[Data items]
----

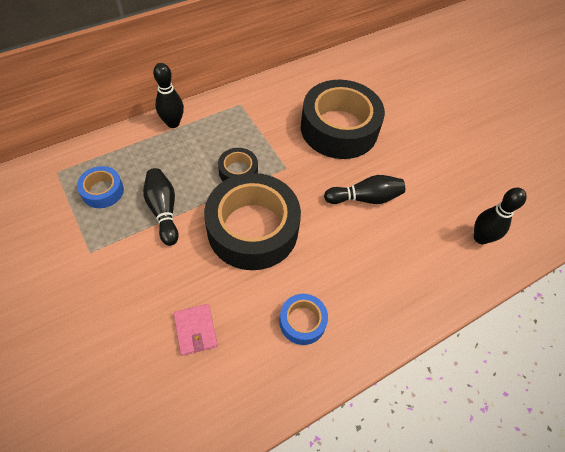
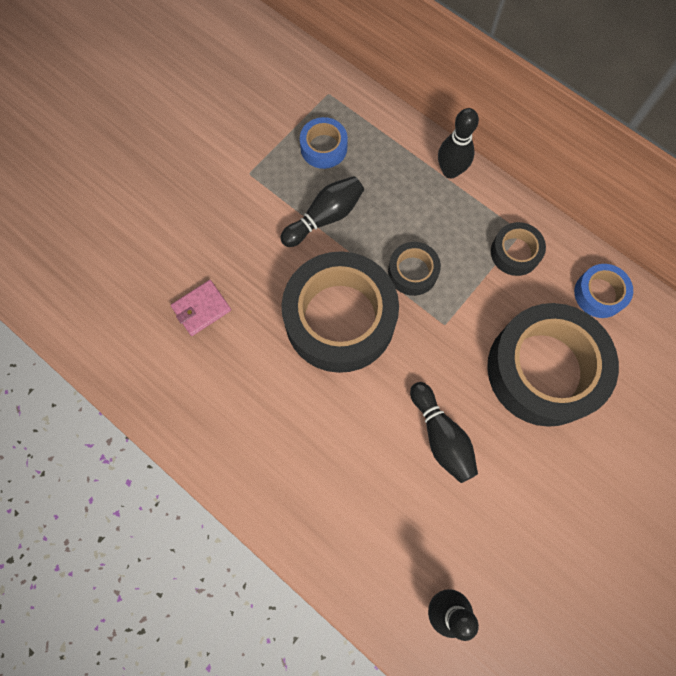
camera: 75 degrees right, 15 degrees up
blue tape [279,294,328,345] -> blue tape moved to [574,264,633,318]
none -> black tape [491,222,546,276]

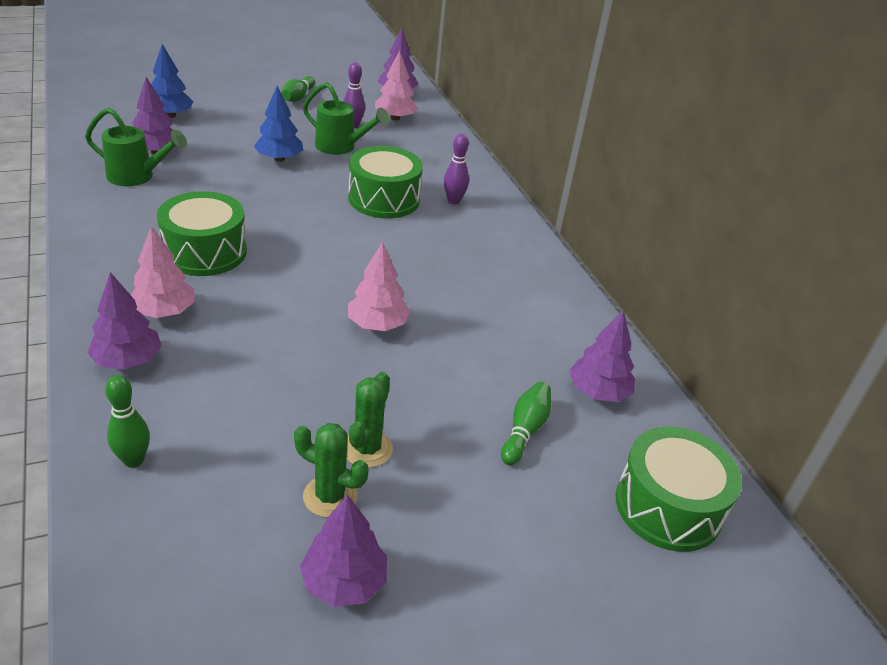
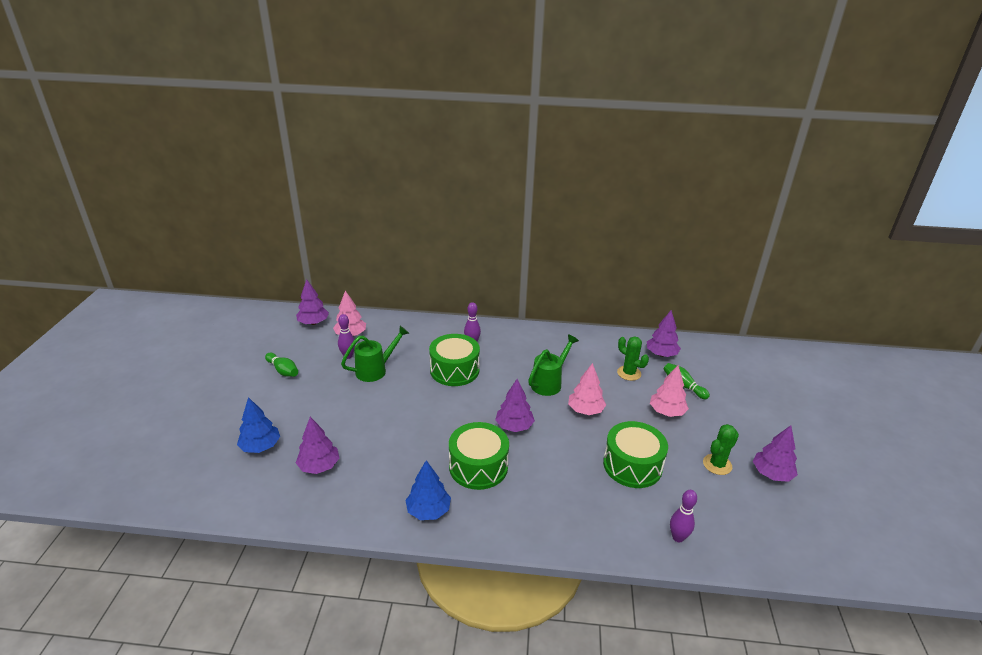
camera: 60 degrees left, 5 degrees down
green watering can [85,107,187,186] -> green watering can moved to [528,334,579,396]
purple tree [87,272,162,370] -> purple tree moved to [495,379,535,432]
green bowling pin [105,375,150,468] -> purple bowling pin [670,490,697,542]
pink tree [131,226,195,318] -> pink tree moved to [650,365,689,417]
blue tree [254,86,303,162] -> blue tree moved to [405,460,451,520]
green cactus [347,372,393,468] -> green cactus moved to [617,336,649,381]
green drum [616,427,742,552] -> green drum moved to [603,421,668,488]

----

Task brief
Only output the lines from the one with "pink tree [131,226,195,318]" through the end of the entries above, exactly as they are.

Answer
pink tree [131,226,195,318] -> pink tree moved to [650,365,689,417]
blue tree [254,86,303,162] -> blue tree moved to [405,460,451,520]
green cactus [347,372,393,468] -> green cactus moved to [617,336,649,381]
green drum [616,427,742,552] -> green drum moved to [603,421,668,488]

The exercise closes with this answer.